Copy out all lines in the data below containing the string "switch".

--------------------------------

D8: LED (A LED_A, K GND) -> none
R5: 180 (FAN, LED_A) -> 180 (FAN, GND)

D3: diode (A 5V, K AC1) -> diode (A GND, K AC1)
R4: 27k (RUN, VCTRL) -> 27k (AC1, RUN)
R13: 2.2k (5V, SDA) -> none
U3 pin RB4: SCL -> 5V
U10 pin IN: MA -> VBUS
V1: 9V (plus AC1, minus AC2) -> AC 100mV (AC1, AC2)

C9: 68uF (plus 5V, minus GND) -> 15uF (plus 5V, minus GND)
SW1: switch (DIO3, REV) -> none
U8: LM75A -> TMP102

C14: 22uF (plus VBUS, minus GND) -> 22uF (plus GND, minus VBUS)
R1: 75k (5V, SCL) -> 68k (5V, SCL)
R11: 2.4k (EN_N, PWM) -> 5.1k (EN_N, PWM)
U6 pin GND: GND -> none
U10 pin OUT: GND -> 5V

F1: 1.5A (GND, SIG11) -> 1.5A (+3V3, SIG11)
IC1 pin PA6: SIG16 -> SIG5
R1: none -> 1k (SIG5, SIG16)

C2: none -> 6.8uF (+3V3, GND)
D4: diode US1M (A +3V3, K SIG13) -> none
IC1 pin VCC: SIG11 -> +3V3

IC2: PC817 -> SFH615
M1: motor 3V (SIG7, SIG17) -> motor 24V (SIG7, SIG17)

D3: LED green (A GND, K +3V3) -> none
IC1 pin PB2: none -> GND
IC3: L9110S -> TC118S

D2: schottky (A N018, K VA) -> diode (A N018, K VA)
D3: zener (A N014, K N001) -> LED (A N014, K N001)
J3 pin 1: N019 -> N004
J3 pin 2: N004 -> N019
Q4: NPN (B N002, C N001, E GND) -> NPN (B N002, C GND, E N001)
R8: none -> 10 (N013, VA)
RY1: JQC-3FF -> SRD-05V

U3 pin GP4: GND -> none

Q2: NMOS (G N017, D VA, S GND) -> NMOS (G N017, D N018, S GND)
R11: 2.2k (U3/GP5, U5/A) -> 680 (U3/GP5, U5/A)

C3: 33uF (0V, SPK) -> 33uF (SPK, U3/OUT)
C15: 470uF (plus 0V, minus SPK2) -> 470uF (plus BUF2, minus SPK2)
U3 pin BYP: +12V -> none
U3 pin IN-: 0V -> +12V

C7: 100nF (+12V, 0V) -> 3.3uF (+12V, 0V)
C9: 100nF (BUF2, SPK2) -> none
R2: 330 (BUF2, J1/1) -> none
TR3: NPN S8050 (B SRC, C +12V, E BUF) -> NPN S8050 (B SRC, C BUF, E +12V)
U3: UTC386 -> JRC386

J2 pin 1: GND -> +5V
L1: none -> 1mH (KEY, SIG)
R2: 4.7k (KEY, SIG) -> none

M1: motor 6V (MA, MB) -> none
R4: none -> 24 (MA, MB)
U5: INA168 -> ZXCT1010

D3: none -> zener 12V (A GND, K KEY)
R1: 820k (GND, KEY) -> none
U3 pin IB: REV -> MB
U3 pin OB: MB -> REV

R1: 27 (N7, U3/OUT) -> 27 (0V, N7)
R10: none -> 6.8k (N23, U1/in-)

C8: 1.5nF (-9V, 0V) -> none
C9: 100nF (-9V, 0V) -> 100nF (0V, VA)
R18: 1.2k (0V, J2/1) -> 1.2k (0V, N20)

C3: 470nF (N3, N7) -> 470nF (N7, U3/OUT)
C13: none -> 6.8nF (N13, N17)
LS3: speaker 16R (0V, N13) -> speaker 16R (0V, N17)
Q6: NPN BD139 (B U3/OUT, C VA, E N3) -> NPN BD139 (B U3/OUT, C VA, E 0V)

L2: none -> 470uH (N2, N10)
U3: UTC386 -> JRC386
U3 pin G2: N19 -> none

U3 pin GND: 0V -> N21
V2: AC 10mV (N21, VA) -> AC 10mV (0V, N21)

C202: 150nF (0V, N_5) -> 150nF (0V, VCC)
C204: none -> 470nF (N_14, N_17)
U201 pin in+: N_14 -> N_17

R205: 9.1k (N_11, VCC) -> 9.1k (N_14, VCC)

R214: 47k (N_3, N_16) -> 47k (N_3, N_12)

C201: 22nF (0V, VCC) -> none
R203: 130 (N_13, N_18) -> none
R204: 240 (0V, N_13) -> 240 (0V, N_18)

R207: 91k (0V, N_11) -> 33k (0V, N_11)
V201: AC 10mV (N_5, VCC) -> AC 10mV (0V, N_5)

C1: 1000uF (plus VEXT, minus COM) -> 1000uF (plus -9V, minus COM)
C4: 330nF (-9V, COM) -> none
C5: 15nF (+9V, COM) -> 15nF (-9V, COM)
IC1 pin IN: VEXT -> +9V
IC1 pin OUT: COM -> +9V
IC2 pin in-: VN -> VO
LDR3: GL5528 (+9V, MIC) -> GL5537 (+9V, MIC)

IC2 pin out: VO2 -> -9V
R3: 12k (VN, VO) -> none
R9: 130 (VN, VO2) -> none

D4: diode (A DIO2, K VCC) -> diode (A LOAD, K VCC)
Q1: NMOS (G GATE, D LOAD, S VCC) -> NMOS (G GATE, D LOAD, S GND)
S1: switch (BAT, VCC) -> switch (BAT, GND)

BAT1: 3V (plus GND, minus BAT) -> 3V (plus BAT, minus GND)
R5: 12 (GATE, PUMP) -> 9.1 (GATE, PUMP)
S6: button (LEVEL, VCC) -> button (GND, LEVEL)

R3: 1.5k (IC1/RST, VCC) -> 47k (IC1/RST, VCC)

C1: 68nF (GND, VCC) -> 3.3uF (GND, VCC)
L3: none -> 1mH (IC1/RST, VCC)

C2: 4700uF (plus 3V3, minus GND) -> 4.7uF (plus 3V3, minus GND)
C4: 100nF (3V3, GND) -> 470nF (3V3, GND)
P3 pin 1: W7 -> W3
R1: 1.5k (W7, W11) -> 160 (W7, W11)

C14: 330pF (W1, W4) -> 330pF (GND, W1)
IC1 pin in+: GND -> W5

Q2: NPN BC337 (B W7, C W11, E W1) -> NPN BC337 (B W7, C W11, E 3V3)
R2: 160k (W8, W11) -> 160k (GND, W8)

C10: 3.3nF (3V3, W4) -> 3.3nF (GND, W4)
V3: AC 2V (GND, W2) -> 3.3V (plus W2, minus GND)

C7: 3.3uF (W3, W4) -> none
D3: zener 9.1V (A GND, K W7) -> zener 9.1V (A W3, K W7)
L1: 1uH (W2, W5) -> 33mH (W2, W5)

--------------------------------

**YOUR RESPONSE**:
SW1: switch (DIO3, REV) -> none
S1: switch (BAT, VCC) -> switch (BAT, GND)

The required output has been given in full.